### PROVIDED INFORMATION
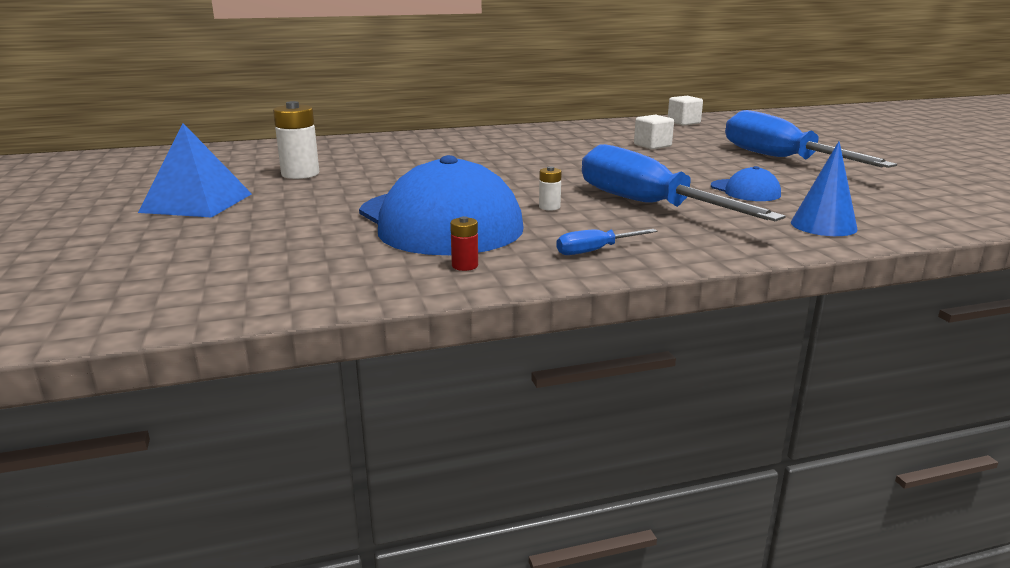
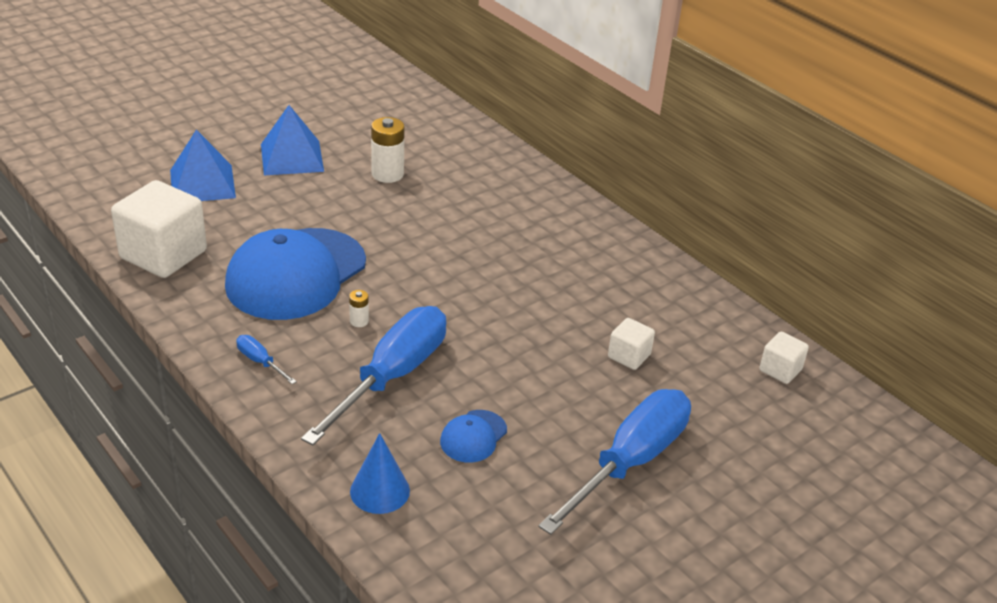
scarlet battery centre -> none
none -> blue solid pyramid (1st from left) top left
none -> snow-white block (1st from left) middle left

* * *

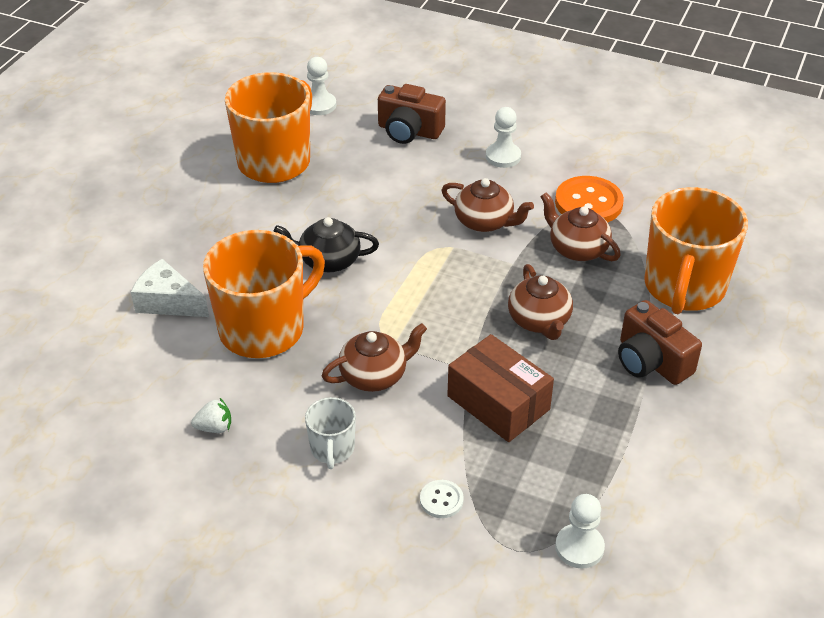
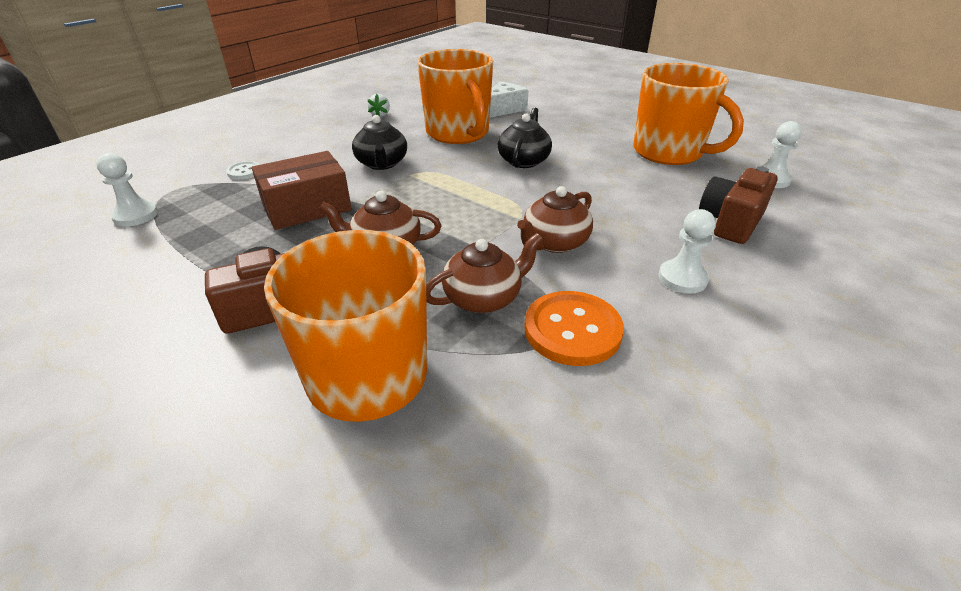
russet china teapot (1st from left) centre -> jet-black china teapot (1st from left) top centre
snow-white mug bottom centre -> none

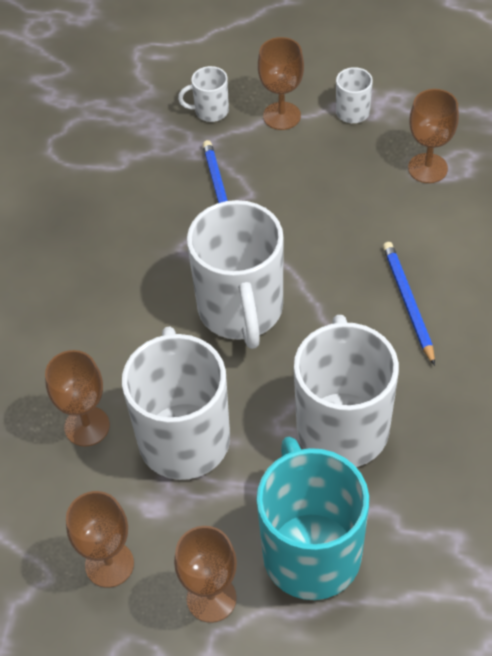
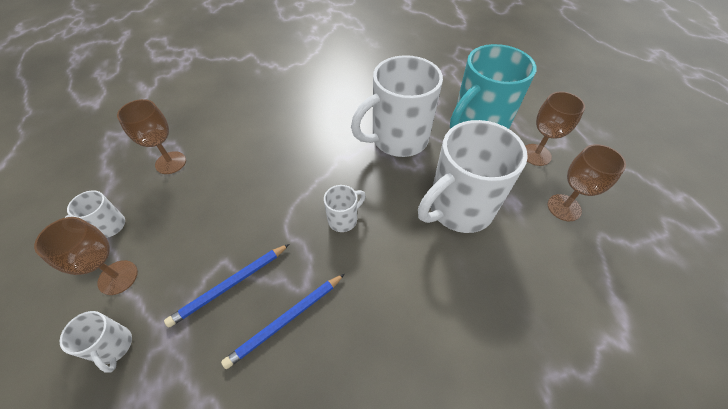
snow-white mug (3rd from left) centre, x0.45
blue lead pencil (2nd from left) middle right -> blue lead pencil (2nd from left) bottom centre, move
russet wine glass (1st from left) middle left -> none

### REQUIREMENT
Looking at the entries above, how many lines contain "none"? State the number and nothing more.

### ANSWER SPACE
5